▶ _Material for this task_
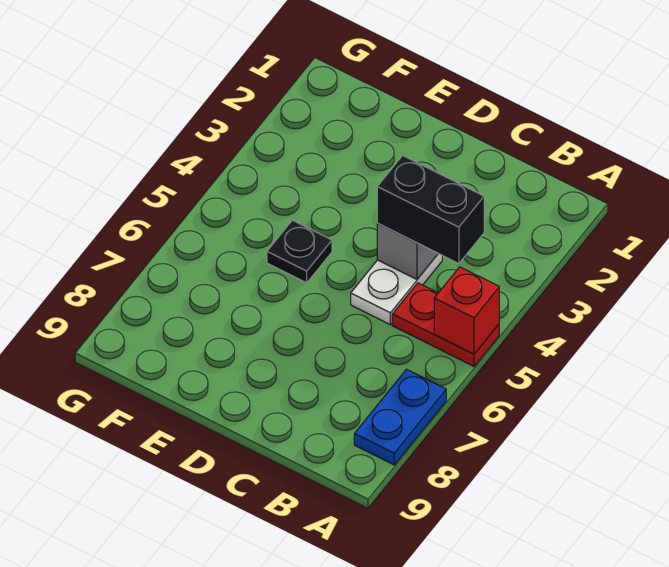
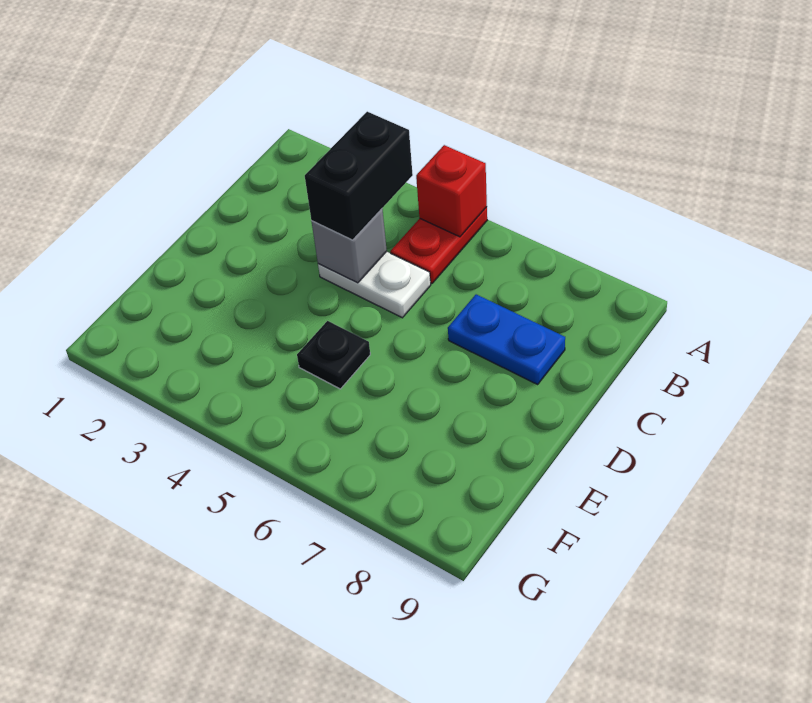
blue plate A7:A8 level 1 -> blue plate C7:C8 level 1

* * *

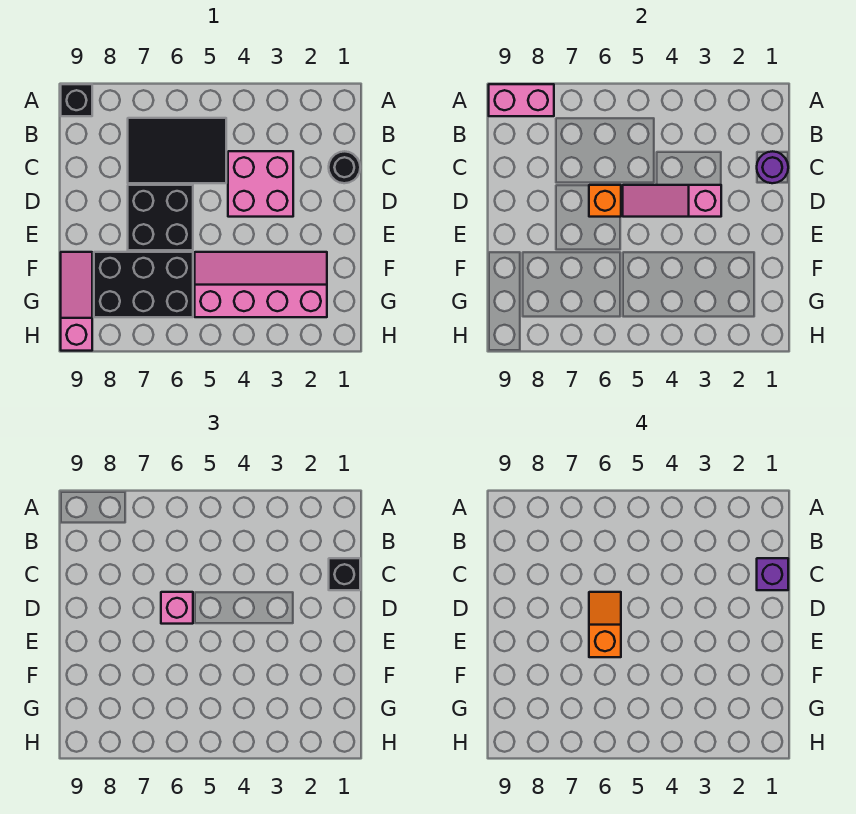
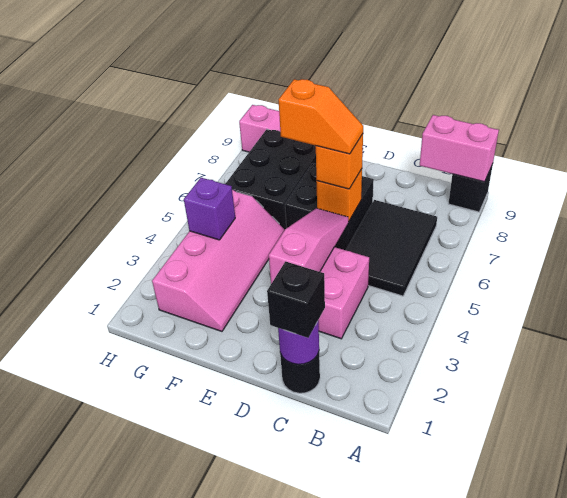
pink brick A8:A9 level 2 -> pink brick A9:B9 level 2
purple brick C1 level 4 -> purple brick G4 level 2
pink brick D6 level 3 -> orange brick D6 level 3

--

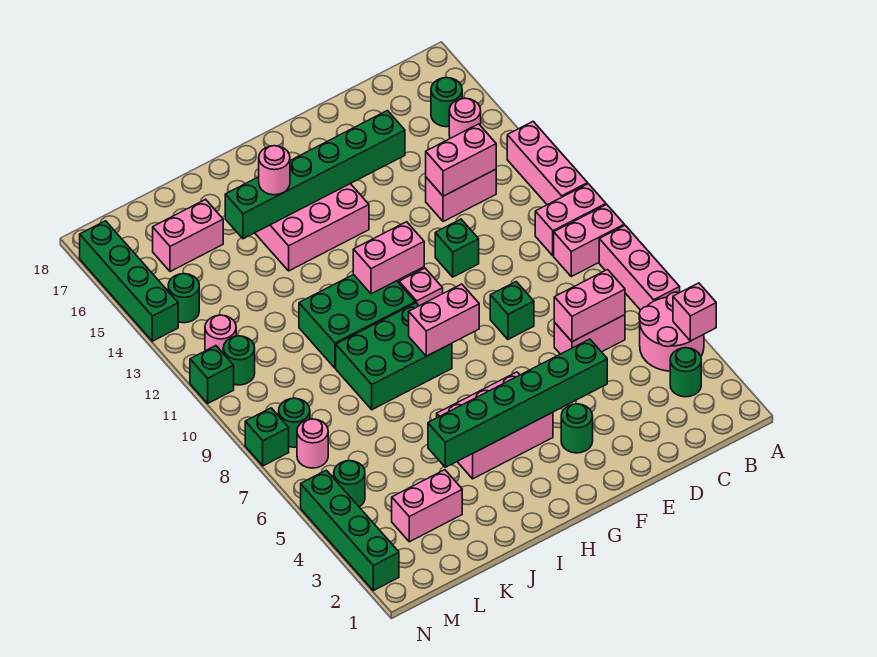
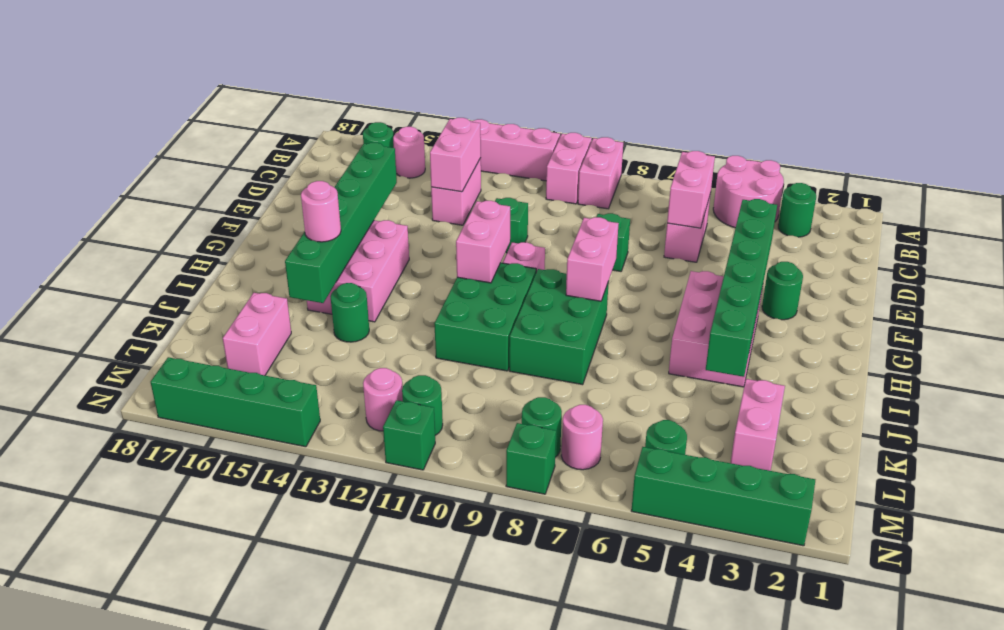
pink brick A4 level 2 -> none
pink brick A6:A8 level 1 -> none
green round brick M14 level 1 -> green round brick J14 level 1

▶ _What you need to do_
Using the entries above, repeat only the lines from the one containing "pink brick A8:A9" through the one containing "pink brick D6", end lines included.

▶ _Exercise result_
pink brick A8:A9 level 2 -> pink brick A9:B9 level 2
purple brick C1 level 4 -> purple brick G4 level 2
pink brick D6 level 3 -> orange brick D6 level 3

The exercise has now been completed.